Collected data entries:
|---|

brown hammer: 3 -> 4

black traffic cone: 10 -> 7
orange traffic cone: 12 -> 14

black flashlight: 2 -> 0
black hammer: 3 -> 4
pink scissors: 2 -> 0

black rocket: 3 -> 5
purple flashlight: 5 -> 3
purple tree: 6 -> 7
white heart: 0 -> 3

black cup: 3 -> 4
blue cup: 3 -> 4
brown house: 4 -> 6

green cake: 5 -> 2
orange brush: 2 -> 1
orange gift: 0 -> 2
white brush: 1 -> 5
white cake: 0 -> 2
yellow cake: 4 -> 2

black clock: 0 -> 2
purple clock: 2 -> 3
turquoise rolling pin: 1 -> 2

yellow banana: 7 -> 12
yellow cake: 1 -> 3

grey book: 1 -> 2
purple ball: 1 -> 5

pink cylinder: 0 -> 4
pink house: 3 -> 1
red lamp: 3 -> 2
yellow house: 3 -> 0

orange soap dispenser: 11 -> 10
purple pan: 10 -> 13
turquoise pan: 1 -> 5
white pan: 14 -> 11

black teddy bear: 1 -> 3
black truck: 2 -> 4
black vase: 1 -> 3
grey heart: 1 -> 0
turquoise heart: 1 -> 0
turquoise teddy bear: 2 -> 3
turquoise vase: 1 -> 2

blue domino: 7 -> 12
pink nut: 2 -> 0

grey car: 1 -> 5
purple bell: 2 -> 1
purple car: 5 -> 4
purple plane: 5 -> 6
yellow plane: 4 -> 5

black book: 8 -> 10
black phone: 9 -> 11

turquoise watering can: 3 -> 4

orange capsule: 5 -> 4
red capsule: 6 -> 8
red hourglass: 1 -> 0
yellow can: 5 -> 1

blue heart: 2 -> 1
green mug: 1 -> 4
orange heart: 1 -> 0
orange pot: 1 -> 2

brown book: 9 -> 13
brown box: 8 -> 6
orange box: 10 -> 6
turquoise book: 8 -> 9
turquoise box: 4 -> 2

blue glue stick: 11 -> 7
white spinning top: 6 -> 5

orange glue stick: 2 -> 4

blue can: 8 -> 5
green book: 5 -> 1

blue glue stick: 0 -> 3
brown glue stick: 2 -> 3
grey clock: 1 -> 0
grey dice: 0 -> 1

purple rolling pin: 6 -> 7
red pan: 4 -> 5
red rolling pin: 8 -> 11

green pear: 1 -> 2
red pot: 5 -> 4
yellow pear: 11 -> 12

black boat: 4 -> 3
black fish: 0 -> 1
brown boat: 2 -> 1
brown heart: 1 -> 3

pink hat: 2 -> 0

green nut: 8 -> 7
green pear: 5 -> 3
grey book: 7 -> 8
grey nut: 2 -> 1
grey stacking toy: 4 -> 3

|---|

ACTION ITEM: Write the entries above out again, unchanged and complete.

WRITTEN SOLUTION:
brown hammer: 3 -> 4

black traffic cone: 10 -> 7
orange traffic cone: 12 -> 14

black flashlight: 2 -> 0
black hammer: 3 -> 4
pink scissors: 2 -> 0

black rocket: 3 -> 5
purple flashlight: 5 -> 3
purple tree: 6 -> 7
white heart: 0 -> 3

black cup: 3 -> 4
blue cup: 3 -> 4
brown house: 4 -> 6

green cake: 5 -> 2
orange brush: 2 -> 1
orange gift: 0 -> 2
white brush: 1 -> 5
white cake: 0 -> 2
yellow cake: 4 -> 2

black clock: 0 -> 2
purple clock: 2 -> 3
turquoise rolling pin: 1 -> 2

yellow banana: 7 -> 12
yellow cake: 1 -> 3

grey book: 1 -> 2
purple ball: 1 -> 5

pink cylinder: 0 -> 4
pink house: 3 -> 1
red lamp: 3 -> 2
yellow house: 3 -> 0

orange soap dispenser: 11 -> 10
purple pan: 10 -> 13
turquoise pan: 1 -> 5
white pan: 14 -> 11

black teddy bear: 1 -> 3
black truck: 2 -> 4
black vase: 1 -> 3
grey heart: 1 -> 0
turquoise heart: 1 -> 0
turquoise teddy bear: 2 -> 3
turquoise vase: 1 -> 2

blue domino: 7 -> 12
pink nut: 2 -> 0

grey car: 1 -> 5
purple bell: 2 -> 1
purple car: 5 -> 4
purple plane: 5 -> 6
yellow plane: 4 -> 5

black book: 8 -> 10
black phone: 9 -> 11

turquoise watering can: 3 -> 4

orange capsule: 5 -> 4
red capsule: 6 -> 8
red hourglass: 1 -> 0
yellow can: 5 -> 1

blue heart: 2 -> 1
green mug: 1 -> 4
orange heart: 1 -> 0
orange pot: 1 -> 2

brown book: 9 -> 13
brown box: 8 -> 6
orange box: 10 -> 6
turquoise book: 8 -> 9
turquoise box: 4 -> 2

blue glue stick: 11 -> 7
white spinning top: 6 -> 5

orange glue stick: 2 -> 4

blue can: 8 -> 5
green book: 5 -> 1

blue glue stick: 0 -> 3
brown glue stick: 2 -> 3
grey clock: 1 -> 0
grey dice: 0 -> 1

purple rolling pin: 6 -> 7
red pan: 4 -> 5
red rolling pin: 8 -> 11

green pear: 1 -> 2
red pot: 5 -> 4
yellow pear: 11 -> 12

black boat: 4 -> 3
black fish: 0 -> 1
brown boat: 2 -> 1
brown heart: 1 -> 3

pink hat: 2 -> 0

green nut: 8 -> 7
green pear: 5 -> 3
grey book: 7 -> 8
grey nut: 2 -> 1
grey stacking toy: 4 -> 3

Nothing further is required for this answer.